**Your goal:**
In your copy, leave out the pictures and repeat the entries below exactly.

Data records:
──────────
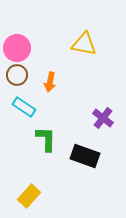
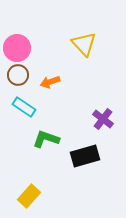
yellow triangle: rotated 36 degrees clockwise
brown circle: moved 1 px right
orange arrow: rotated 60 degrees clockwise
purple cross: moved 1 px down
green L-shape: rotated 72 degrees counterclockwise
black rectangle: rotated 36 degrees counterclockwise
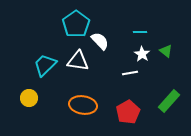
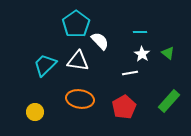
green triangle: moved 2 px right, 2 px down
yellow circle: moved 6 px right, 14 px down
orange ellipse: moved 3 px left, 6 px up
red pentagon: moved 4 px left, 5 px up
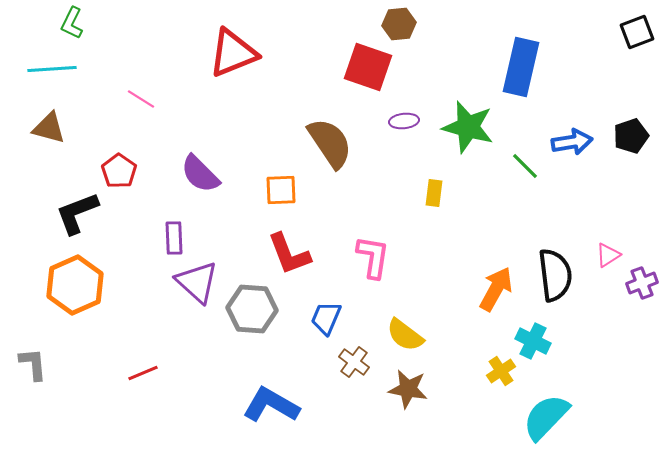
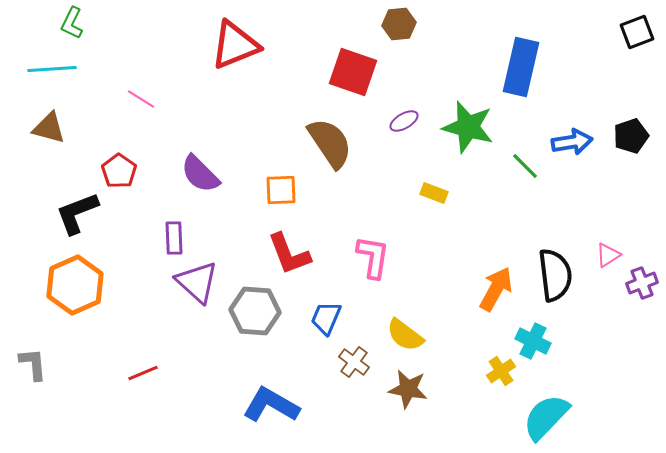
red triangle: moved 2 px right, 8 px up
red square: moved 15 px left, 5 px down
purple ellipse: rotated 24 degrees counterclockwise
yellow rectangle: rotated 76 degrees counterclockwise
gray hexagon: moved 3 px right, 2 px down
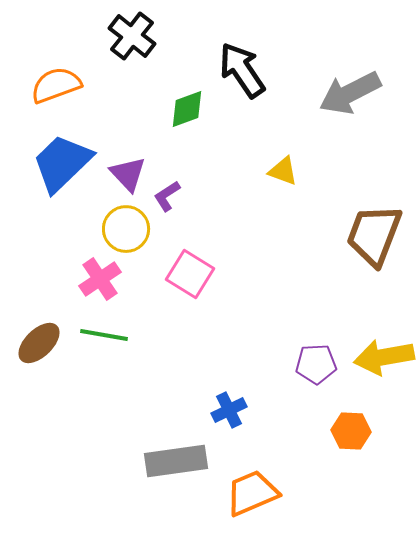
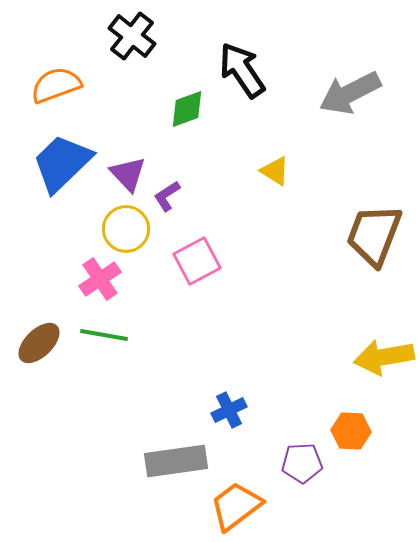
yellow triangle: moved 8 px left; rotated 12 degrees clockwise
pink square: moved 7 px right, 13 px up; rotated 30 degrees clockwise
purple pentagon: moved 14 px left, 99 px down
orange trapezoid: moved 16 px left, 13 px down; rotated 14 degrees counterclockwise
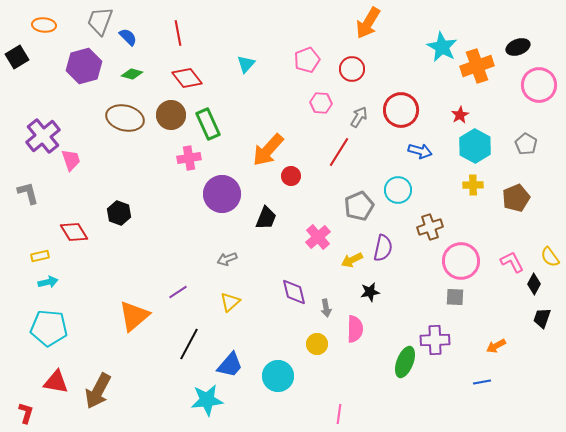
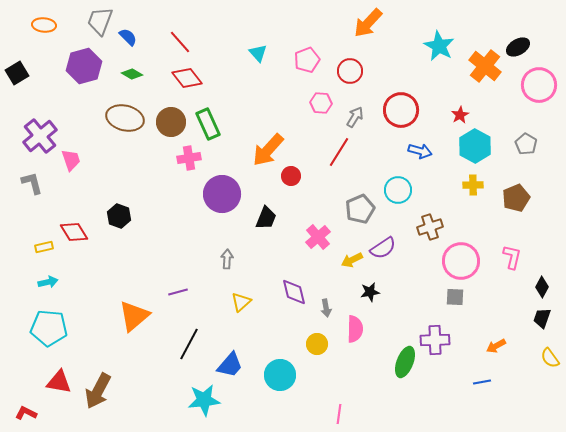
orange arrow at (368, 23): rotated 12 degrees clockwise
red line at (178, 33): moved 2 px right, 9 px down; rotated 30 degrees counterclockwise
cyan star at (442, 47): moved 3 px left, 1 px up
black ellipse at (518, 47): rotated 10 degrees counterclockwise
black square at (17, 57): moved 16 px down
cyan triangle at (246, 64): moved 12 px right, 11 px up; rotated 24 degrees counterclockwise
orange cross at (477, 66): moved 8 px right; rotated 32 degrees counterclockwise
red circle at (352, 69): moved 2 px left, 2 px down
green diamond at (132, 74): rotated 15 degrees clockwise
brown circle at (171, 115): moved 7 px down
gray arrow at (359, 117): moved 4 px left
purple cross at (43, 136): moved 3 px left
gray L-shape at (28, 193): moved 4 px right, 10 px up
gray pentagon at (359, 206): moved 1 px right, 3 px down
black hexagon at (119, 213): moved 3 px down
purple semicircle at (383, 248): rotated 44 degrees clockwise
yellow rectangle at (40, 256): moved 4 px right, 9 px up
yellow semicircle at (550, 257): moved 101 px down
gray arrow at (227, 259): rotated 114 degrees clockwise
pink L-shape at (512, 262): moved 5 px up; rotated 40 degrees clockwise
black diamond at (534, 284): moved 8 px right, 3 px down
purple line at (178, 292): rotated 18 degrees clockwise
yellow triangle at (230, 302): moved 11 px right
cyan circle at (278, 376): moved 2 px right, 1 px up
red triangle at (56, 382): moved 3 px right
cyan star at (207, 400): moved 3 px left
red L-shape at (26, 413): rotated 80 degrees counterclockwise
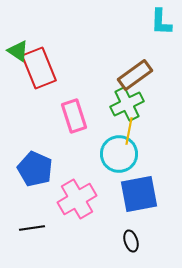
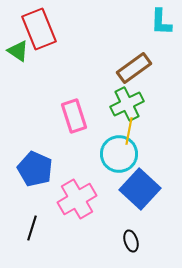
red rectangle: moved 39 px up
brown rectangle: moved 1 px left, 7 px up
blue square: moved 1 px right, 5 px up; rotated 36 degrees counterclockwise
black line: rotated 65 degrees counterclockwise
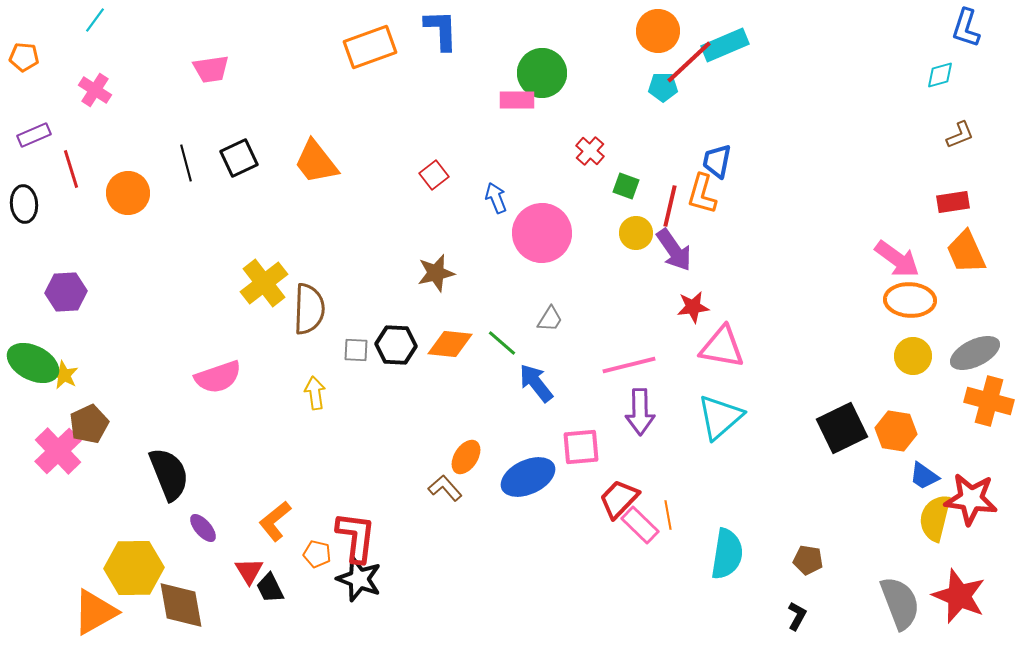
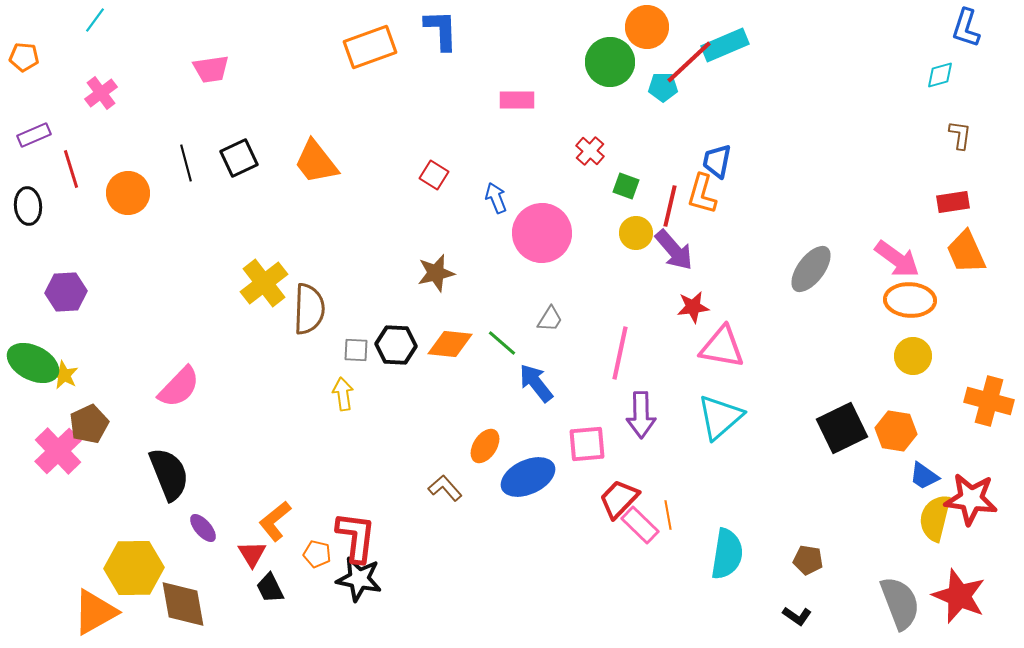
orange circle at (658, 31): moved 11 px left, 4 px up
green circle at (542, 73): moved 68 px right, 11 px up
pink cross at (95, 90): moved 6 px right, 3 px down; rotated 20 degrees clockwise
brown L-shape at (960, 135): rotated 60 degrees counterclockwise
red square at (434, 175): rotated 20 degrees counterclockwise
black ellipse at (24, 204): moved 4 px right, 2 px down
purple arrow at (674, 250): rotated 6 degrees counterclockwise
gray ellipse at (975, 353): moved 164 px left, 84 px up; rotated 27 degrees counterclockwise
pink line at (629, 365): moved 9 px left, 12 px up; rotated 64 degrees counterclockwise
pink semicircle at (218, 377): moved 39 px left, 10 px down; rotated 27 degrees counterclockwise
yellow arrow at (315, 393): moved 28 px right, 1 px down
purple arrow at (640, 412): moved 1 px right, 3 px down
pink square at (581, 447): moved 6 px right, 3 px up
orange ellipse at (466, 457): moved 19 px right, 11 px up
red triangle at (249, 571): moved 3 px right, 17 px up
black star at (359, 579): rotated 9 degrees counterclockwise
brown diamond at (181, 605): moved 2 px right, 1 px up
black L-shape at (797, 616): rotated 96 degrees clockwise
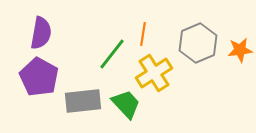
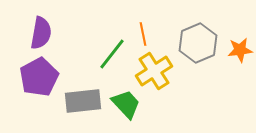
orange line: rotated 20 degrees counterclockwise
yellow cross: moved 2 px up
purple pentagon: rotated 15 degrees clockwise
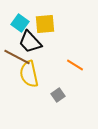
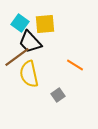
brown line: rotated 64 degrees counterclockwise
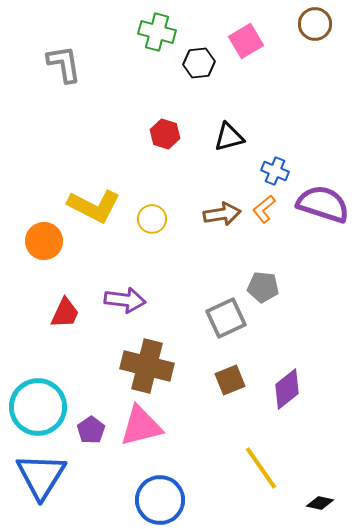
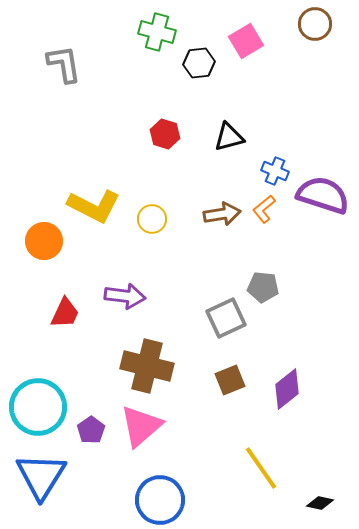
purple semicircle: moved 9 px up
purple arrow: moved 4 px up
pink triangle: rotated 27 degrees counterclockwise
──────────
**Written response:**
yellow triangle: rotated 36 degrees clockwise
brown circle: moved 1 px right
orange arrow: rotated 60 degrees clockwise
purple cross: moved 1 px down
green L-shape: rotated 72 degrees counterclockwise
black rectangle: rotated 36 degrees counterclockwise
green triangle: moved 2 px right, 2 px down
yellow circle: moved 6 px right, 14 px down
orange ellipse: moved 3 px left, 6 px up
red pentagon: moved 4 px left, 5 px up
red triangle: moved 2 px right, 8 px up
red square: moved 15 px left, 5 px down
purple ellipse: rotated 24 degrees counterclockwise
yellow rectangle: rotated 76 degrees counterclockwise
gray hexagon: moved 3 px right, 2 px down
yellow triangle: moved 8 px left; rotated 12 degrees clockwise
pink square: moved 7 px right, 13 px up; rotated 30 degrees clockwise
purple pentagon: moved 14 px left, 99 px down
orange trapezoid: moved 16 px left, 13 px down; rotated 14 degrees counterclockwise
orange arrow at (368, 23): rotated 12 degrees clockwise
red line at (178, 33): moved 2 px right, 9 px down; rotated 30 degrees counterclockwise
cyan star at (442, 47): moved 3 px left, 1 px up
black ellipse at (518, 47): rotated 10 degrees counterclockwise
black square at (17, 57): moved 16 px down
cyan triangle at (246, 64): moved 12 px right, 11 px up; rotated 24 degrees counterclockwise
orange cross at (477, 66): moved 8 px right; rotated 32 degrees counterclockwise
red circle at (352, 69): moved 2 px left, 2 px down
green diamond at (132, 74): rotated 15 degrees clockwise
brown circle at (171, 115): moved 7 px down
gray arrow at (359, 117): moved 4 px left
purple cross at (43, 136): moved 3 px left
gray L-shape at (28, 193): moved 4 px right, 10 px up
gray pentagon at (359, 206): moved 1 px right, 3 px down
black hexagon at (119, 213): moved 3 px down
purple semicircle at (383, 248): rotated 44 degrees clockwise
yellow rectangle at (40, 256): moved 4 px right, 9 px up
yellow semicircle at (550, 257): moved 101 px down
gray arrow at (227, 259): rotated 114 degrees clockwise
pink L-shape at (512, 262): moved 5 px up; rotated 40 degrees clockwise
black diamond at (534, 284): moved 8 px right, 3 px down
purple line at (178, 292): rotated 18 degrees clockwise
yellow triangle at (230, 302): moved 11 px right
cyan circle at (278, 376): moved 2 px right, 1 px up
red triangle at (56, 382): moved 3 px right
cyan star at (207, 400): moved 3 px left
red L-shape at (26, 413): rotated 80 degrees counterclockwise
red rectangle: moved 39 px up
brown rectangle: moved 1 px left, 7 px up
blue square: moved 1 px right, 5 px up; rotated 36 degrees counterclockwise
black line: rotated 65 degrees counterclockwise
orange circle at (658, 31): moved 11 px left, 4 px up
green circle at (542, 73): moved 68 px right, 11 px up
pink cross at (95, 90): moved 6 px right, 3 px down; rotated 20 degrees clockwise
brown L-shape at (960, 135): rotated 60 degrees counterclockwise
red square at (434, 175): rotated 20 degrees counterclockwise
black ellipse at (24, 204): moved 4 px right, 2 px down
purple arrow at (674, 250): rotated 6 degrees counterclockwise
gray ellipse at (975, 353): moved 164 px left, 84 px up; rotated 27 degrees counterclockwise
pink line at (629, 365): moved 9 px left, 12 px up; rotated 64 degrees counterclockwise
pink semicircle at (218, 377): moved 39 px left, 10 px down; rotated 27 degrees counterclockwise
yellow arrow at (315, 393): moved 28 px right, 1 px down
purple arrow at (640, 412): moved 1 px right, 3 px down
pink square at (581, 447): moved 6 px right, 3 px up
orange ellipse at (466, 457): moved 19 px right, 11 px up
red triangle at (249, 571): moved 3 px right, 17 px up
black star at (359, 579): rotated 9 degrees counterclockwise
brown diamond at (181, 605): moved 2 px right, 1 px up
black L-shape at (797, 616): rotated 96 degrees clockwise
orange line: rotated 20 degrees counterclockwise
yellow cross: moved 2 px up
purple pentagon: rotated 15 degrees clockwise
brown line: rotated 64 degrees counterclockwise
purple semicircle: moved 9 px up
purple arrow: moved 4 px up
pink triangle: rotated 27 degrees counterclockwise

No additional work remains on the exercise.